LISTED ENTRIES
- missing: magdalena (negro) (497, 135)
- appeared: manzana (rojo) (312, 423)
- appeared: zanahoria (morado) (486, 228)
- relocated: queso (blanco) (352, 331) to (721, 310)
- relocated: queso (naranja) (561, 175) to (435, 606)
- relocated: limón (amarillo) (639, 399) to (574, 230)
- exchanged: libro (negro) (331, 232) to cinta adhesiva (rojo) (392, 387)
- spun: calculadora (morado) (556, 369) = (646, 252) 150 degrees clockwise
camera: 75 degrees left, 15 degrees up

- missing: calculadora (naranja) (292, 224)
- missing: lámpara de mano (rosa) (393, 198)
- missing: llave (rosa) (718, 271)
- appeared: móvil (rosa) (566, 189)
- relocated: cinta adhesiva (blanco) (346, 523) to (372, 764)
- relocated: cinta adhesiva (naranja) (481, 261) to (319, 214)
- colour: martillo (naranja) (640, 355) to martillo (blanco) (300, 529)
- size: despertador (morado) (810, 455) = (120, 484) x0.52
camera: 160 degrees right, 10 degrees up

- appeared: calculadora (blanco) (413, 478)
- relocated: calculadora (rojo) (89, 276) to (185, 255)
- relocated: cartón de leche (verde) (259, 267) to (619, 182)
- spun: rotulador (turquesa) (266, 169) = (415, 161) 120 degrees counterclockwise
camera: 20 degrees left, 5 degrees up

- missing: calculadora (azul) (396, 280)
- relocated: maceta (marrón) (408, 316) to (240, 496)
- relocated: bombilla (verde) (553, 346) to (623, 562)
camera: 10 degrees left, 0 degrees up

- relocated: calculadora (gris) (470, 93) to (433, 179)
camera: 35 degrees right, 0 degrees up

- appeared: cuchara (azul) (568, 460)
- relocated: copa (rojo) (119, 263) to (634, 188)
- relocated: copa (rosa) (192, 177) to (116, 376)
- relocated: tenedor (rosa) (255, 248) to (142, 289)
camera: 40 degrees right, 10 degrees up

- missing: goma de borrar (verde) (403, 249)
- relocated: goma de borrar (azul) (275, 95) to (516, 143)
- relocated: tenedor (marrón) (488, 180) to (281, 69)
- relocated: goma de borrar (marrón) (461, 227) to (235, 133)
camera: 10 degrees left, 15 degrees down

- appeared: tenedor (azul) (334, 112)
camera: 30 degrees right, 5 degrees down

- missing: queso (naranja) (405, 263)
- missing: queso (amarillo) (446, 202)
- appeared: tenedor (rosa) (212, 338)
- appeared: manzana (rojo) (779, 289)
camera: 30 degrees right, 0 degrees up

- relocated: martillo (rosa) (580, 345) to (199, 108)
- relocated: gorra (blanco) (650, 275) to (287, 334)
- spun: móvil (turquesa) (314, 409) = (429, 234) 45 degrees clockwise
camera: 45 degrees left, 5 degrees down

YOUR OBJECTIVE
Please say how many lines in the entries hold the string "negro". Give only the number.

TASK OUTPUT
2